**EXERCISE INSTRUCTIONS:** Format the lines in all of the records below as a JSON list of strings, one string per line and with blank lines omitted. Leave the picture markers out of the list.

**MATERIAL FOR THE TASK:**
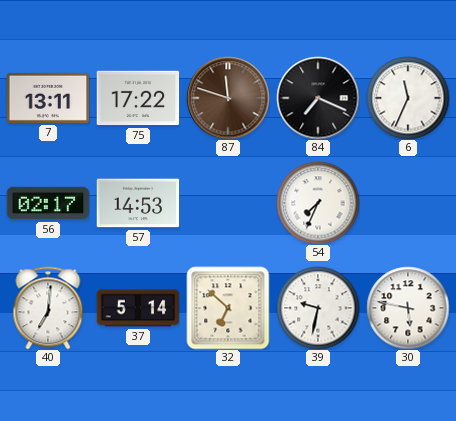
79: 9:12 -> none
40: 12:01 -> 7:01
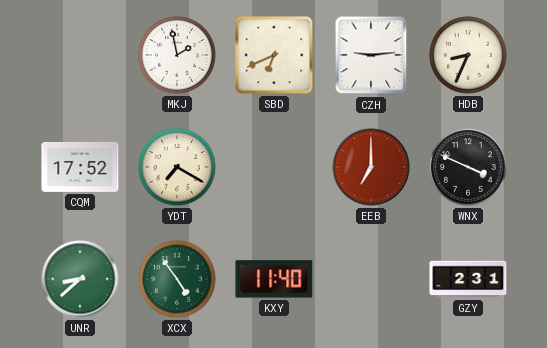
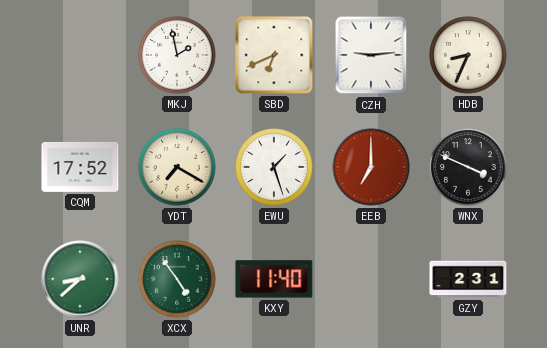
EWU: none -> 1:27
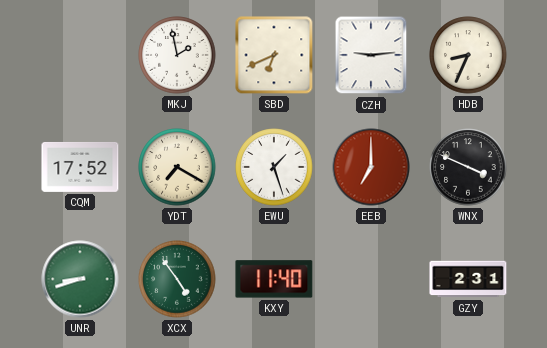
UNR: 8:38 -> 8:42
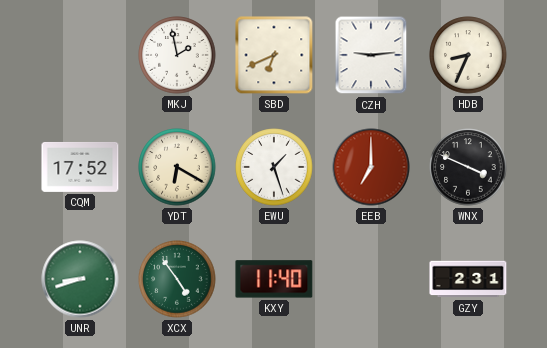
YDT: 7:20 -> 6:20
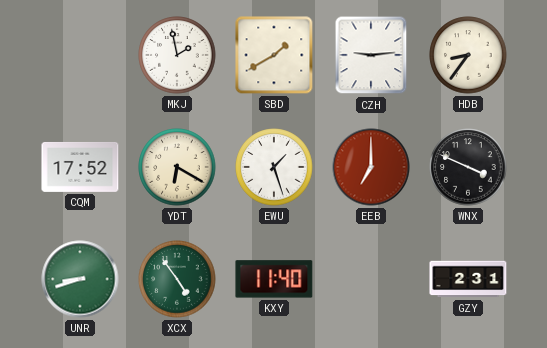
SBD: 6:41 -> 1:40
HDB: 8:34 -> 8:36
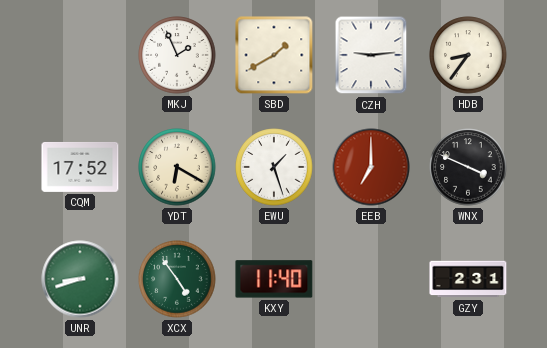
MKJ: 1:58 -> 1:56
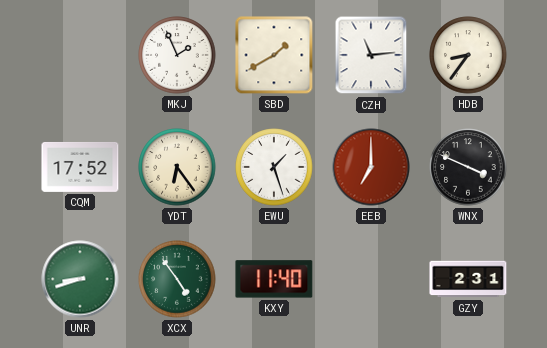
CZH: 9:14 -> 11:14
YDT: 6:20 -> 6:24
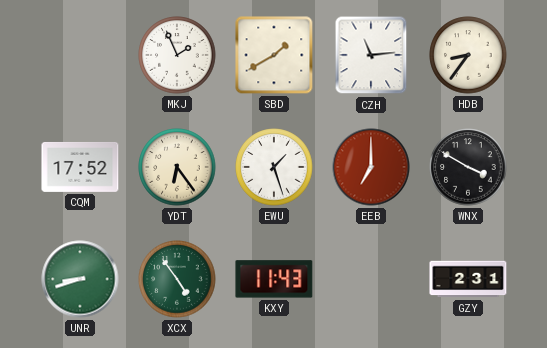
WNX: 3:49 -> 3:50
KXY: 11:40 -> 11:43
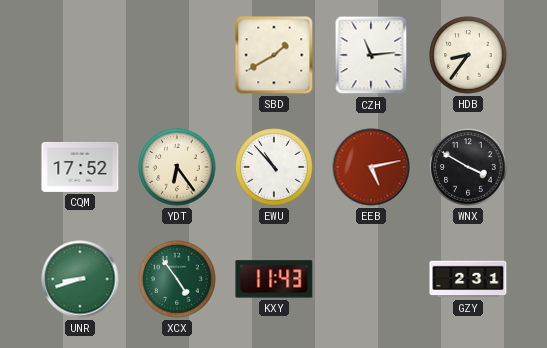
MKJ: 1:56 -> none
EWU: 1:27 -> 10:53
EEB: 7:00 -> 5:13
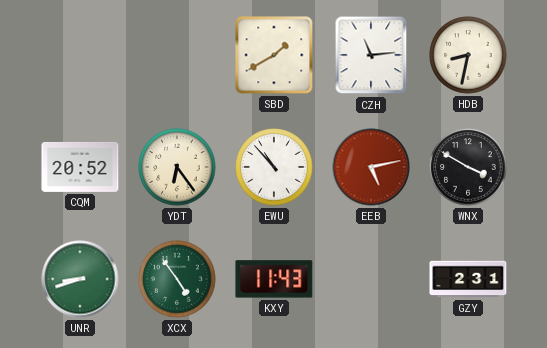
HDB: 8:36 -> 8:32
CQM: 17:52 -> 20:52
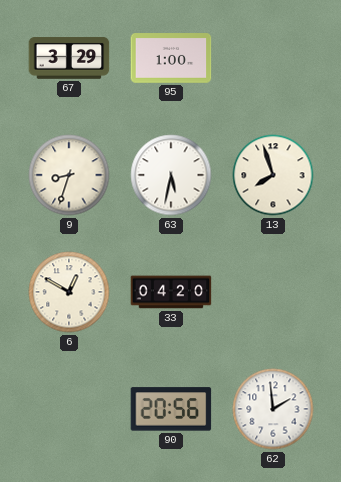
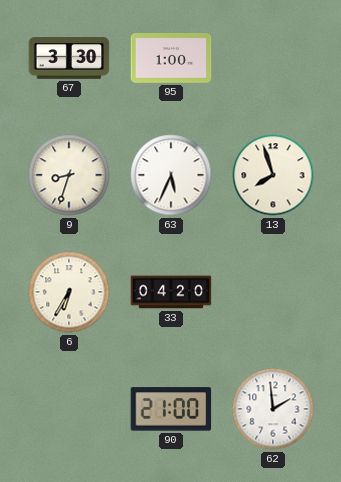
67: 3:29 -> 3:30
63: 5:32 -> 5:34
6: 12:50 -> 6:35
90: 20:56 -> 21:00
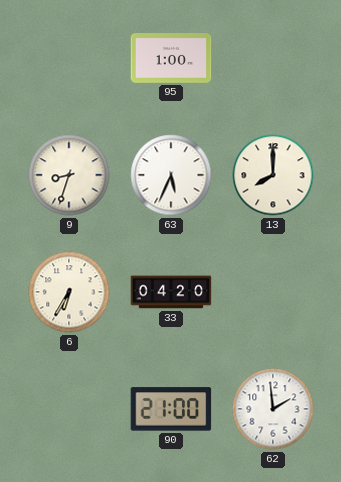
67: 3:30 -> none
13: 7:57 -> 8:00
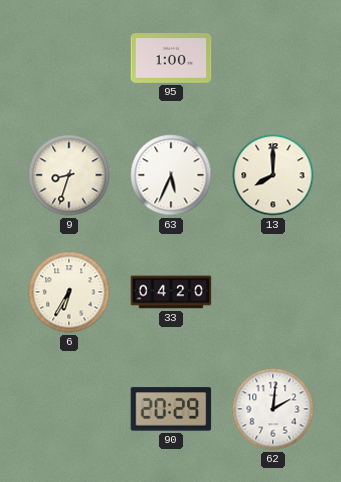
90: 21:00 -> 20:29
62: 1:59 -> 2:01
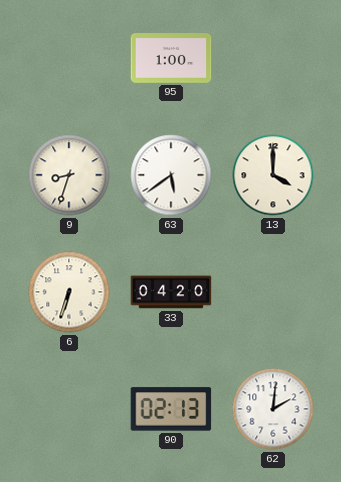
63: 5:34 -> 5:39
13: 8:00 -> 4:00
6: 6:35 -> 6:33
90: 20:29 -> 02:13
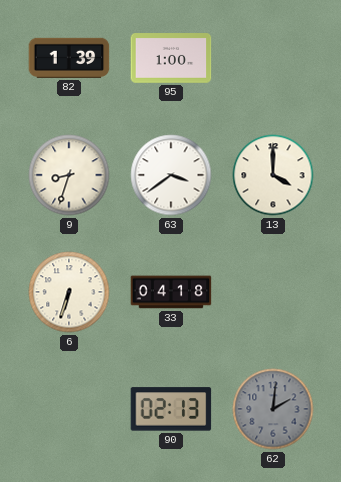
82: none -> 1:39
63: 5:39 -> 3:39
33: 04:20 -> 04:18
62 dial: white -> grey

**TASK RESULT:**
[
  "79: 9:12 -> none",
  "40: 12:01 -> 7:01",
  "EWU: none -> 1:27",
  "UNR: 8:38 -> 8:42",
  "YDT: 7:20 -> 6:20",
  "SBD: 6:41 -> 1:40",
  "HDB: 8:34 -> 8:36",
  "MKJ: 1:58 -> 1:56",
  "CZH: 9:14 -> 11:14",
  "YDT: 6:20 -> 6:24",
  "WNX: 3:49 -> 3:50",
  "KXY: 11:40 -> 11:43",
  "MKJ: 1:56 -> none",
  "EWU: 1:27 -> 10:53",
  "EEB: 7:00 -> 5:13",
  "HDB: 8:36 -> 8:32",
  "CQM: 17:52 -> 20:52",
  "67: 3:29 -> 3:30",
  "63: 5:32 -> 5:34",
  "6: 12:50 -> 6:35",
  "90: 20:56 -> 21:00",
  "67: 3:30 -> none",
  "13: 7:57 -> 8:00",
  "90: 21:00 -> 20:29",
  "62: 1:59 -> 2:01",
  "63: 5:34 -> 5:39",
  "13: 8:00 -> 4:00",
  "6: 6:35 -> 6:33",
  "90: 20:29 -> 02:13",
  "82: none -> 1:39",
  "63: 5:39 -> 3:39",
  "33: 04:20 -> 04:18",
  "62 dial: white -> grey"
]